_Task statement:_
Count the lines in the records below that contain the word "capture", with case taken into account. Reply with the number alone.

_Material for this task:_
···
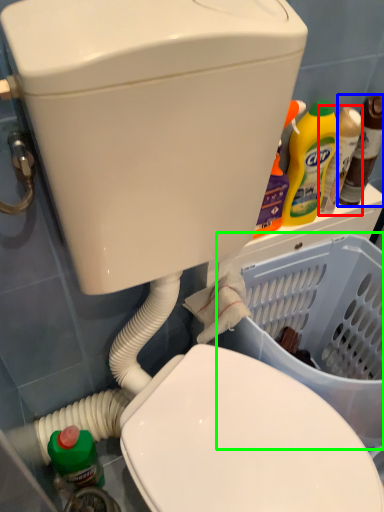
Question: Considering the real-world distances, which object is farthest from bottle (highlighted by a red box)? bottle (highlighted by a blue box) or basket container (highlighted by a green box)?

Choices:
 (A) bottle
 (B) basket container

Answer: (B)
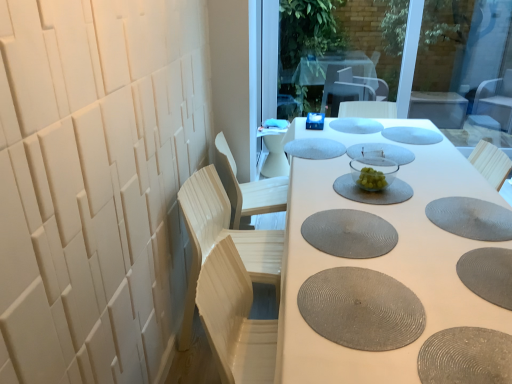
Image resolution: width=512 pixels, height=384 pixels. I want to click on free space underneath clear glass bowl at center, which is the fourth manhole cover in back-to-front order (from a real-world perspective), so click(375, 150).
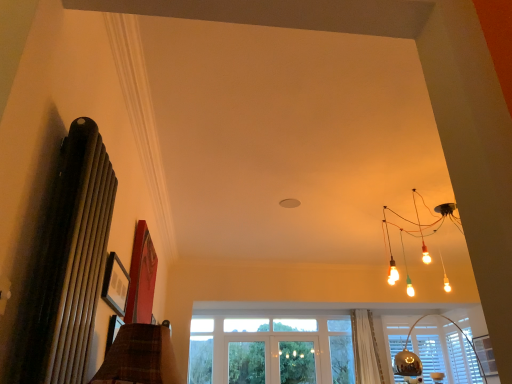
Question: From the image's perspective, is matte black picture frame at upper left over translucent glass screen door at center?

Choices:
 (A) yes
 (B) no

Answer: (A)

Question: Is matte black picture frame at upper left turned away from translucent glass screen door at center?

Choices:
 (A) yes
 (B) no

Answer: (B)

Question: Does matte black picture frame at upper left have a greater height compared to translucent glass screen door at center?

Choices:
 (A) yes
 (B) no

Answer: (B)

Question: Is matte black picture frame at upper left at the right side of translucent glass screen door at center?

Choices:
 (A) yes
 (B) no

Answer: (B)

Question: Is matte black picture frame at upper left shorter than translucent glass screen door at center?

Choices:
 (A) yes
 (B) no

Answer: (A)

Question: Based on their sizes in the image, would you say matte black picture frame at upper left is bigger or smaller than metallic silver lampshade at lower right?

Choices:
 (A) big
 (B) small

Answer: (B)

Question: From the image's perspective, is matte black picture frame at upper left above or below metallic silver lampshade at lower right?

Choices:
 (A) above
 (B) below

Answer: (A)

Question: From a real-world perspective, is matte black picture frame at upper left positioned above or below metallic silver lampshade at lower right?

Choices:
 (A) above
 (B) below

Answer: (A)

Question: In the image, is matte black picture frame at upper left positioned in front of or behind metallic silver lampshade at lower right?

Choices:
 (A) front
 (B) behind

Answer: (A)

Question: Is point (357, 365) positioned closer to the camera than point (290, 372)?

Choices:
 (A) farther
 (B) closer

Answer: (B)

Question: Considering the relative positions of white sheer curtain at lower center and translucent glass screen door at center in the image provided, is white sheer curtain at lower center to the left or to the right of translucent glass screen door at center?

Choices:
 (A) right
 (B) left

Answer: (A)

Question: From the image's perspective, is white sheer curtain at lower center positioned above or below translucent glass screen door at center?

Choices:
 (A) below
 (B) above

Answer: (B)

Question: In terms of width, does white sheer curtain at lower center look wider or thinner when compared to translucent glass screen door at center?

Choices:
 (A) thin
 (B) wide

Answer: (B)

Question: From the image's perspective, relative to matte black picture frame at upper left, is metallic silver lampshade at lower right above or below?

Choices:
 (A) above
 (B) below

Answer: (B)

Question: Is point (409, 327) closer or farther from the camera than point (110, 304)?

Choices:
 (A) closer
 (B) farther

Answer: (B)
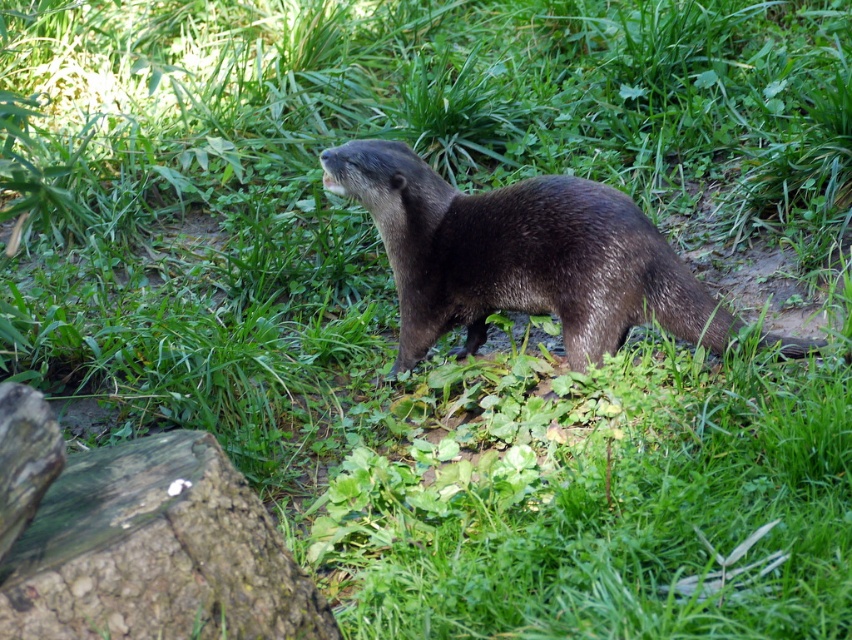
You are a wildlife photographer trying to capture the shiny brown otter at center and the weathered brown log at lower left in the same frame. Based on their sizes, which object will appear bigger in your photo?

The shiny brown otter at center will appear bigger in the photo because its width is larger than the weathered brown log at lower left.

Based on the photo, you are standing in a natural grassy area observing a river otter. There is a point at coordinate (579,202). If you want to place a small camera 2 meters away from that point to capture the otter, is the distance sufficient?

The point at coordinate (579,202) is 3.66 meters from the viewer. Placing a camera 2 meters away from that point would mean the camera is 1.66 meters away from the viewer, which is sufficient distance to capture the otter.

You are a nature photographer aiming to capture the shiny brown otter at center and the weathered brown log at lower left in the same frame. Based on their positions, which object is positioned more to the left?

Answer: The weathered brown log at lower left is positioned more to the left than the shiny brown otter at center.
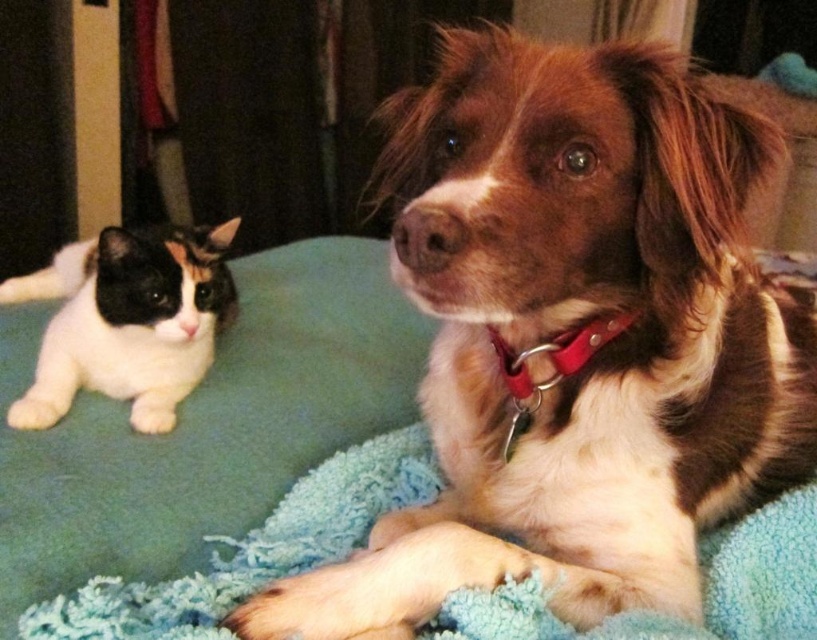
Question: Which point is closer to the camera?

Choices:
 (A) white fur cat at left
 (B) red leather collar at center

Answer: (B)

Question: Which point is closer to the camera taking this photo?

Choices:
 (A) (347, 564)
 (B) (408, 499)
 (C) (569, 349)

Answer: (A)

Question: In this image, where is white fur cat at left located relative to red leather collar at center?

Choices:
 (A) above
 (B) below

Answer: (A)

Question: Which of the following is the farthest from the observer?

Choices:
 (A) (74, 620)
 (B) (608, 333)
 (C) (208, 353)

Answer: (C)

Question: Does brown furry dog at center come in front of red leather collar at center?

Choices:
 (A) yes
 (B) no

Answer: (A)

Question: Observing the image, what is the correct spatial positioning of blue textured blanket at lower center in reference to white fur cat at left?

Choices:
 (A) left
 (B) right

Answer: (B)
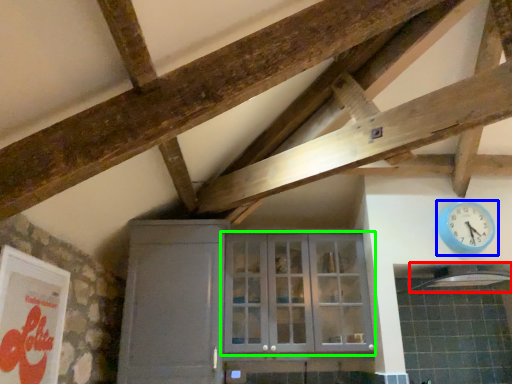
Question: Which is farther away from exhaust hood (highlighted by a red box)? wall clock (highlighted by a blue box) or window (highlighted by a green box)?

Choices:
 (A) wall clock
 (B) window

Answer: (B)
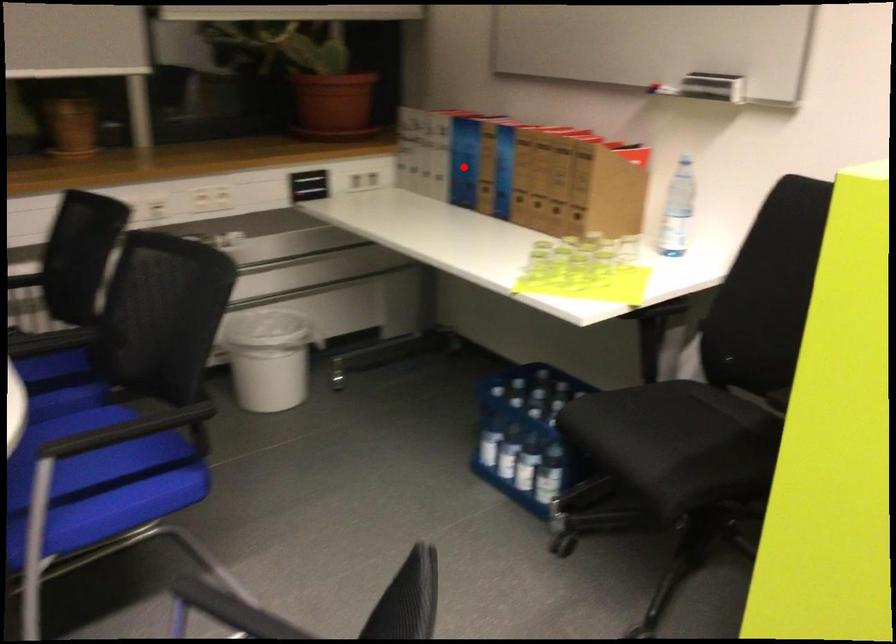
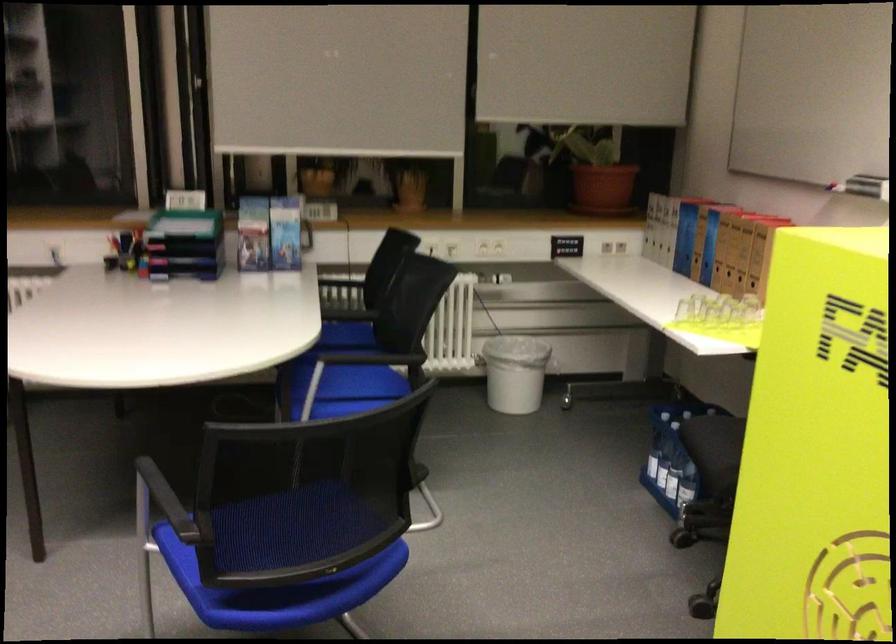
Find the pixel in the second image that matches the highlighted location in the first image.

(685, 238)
···
_Right answer:_
4